_What to work on_. From the entries, filter out every line that lacks "image" and copy the rest.
Given information Block Start
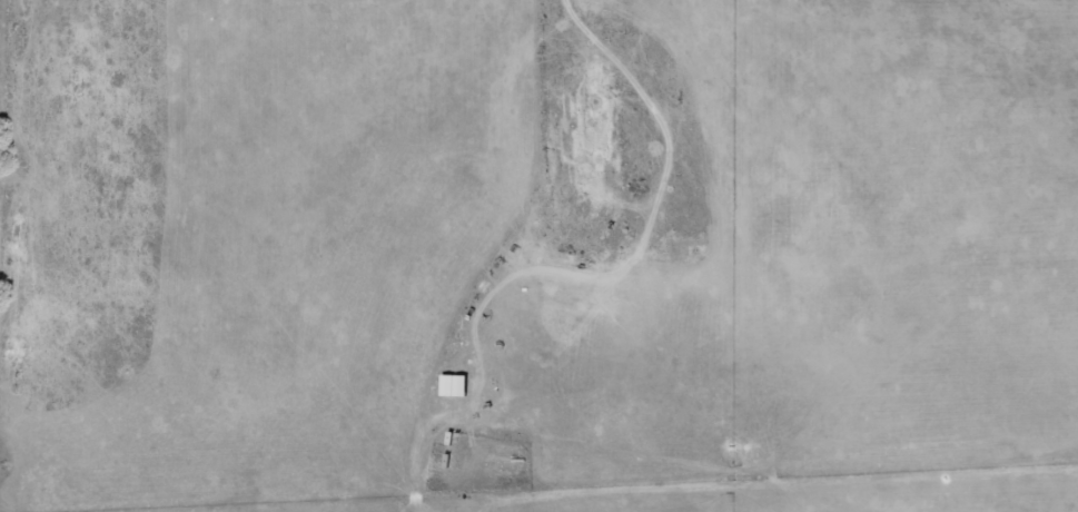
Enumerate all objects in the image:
road: (521, 257)
building: (455, 385)

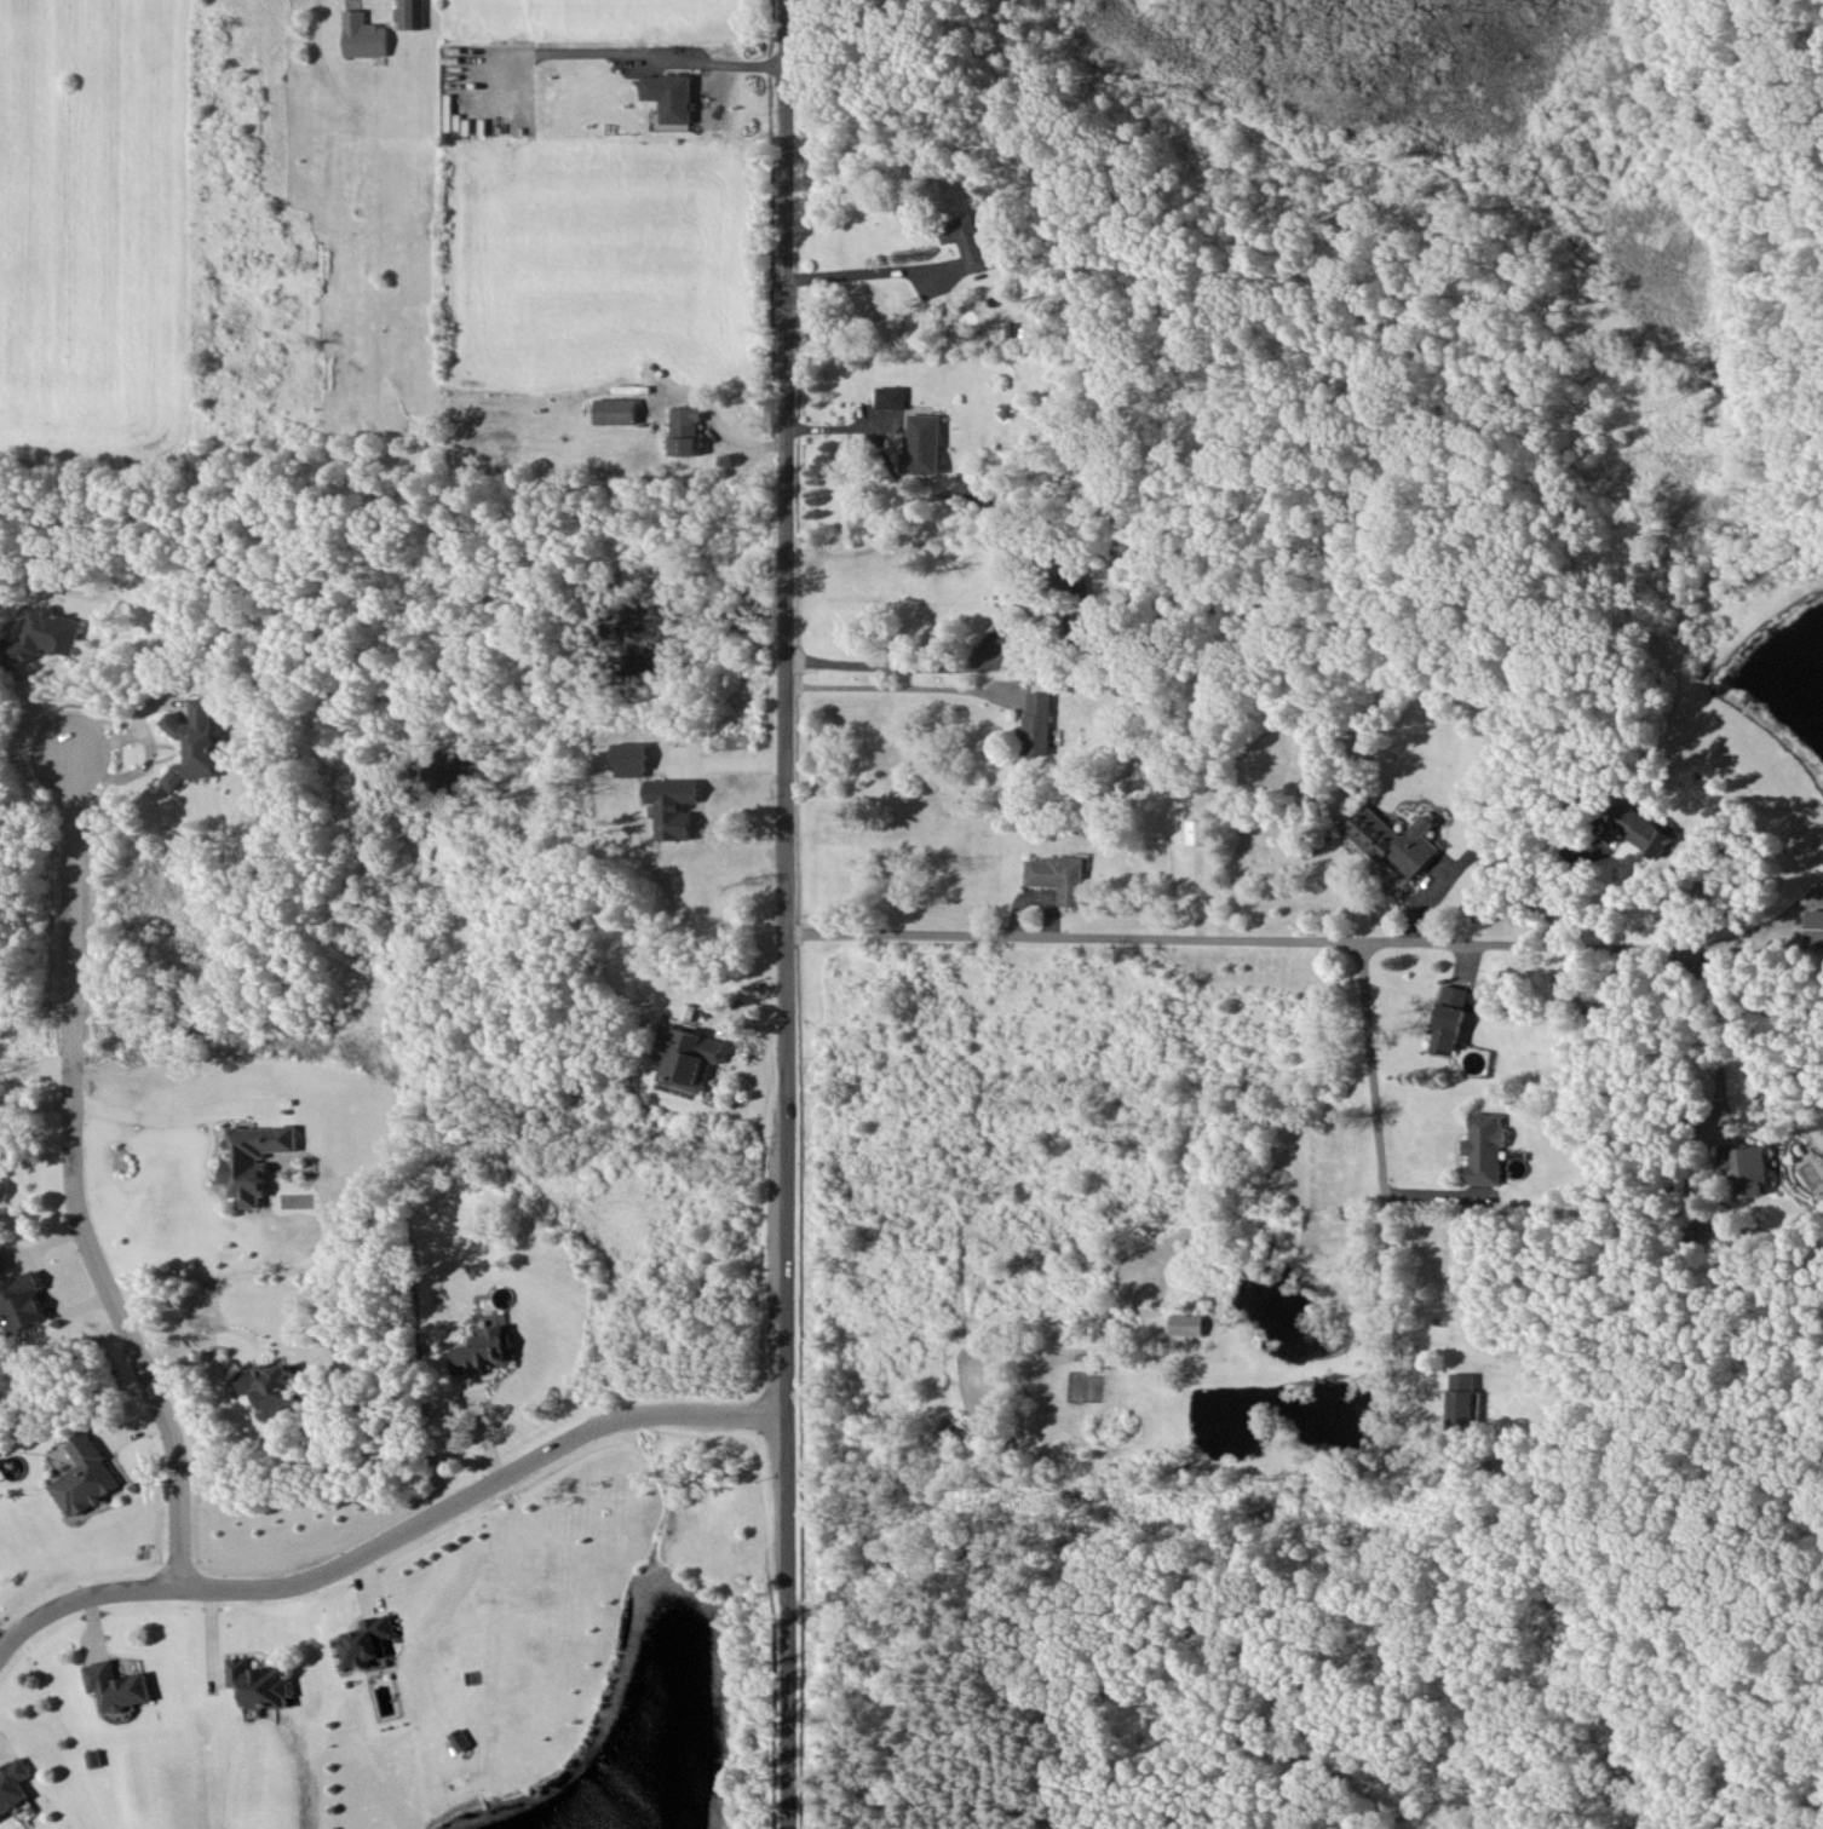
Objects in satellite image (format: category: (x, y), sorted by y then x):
building: (412, 14)
building: (365, 35)
road: (731, 59)
building: (671, 96)
building: (970, 240)
road: (869, 275)
building: (893, 397)
building: (619, 411)
building: (687, 430)
building: (925, 444)
building: (1069, 575)
building: (46, 636)
road: (910, 666)
road: (899, 687)
building: (1040, 722)
building: (195, 741)
building: (632, 759)
building: (674, 806)
building: (1644, 828)
building: (1200, 831)
building: (1395, 841)
road: (1523, 849)
building: (1062, 877)
road: (783, 914)
building: (1815, 927)
road: (1216, 937)
road: (1742, 938)
road: (1713, 1018)
building: (1451, 1019)
building: (691, 1058)
road: (1376, 1111)
road: (149, 1113)
building: (0, 1146)
building: (1486, 1148)
building: (256, 1158)
building: (1749, 1168)
road: (84, 1179)
building: (2, 1191)
building: (1700, 1234)
building: (3, 1262)
building: (24, 1302)
building: (1188, 1324)
building: (485, 1351)
road: (1397, 1351)
building: (273, 1389)
building: (1462, 1399)
building: (87, 1478)
road: (396, 1538)
building: (368, 1640)
building: (260, 1683)
building: (118, 1685)
building: (461, 1739)
building: (14, 1785)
Given information Block End
_Reply to the exercise_.
Enumerate all objects in the image:
Objects in satellite image (format: category: (x, y), sorted by y then x):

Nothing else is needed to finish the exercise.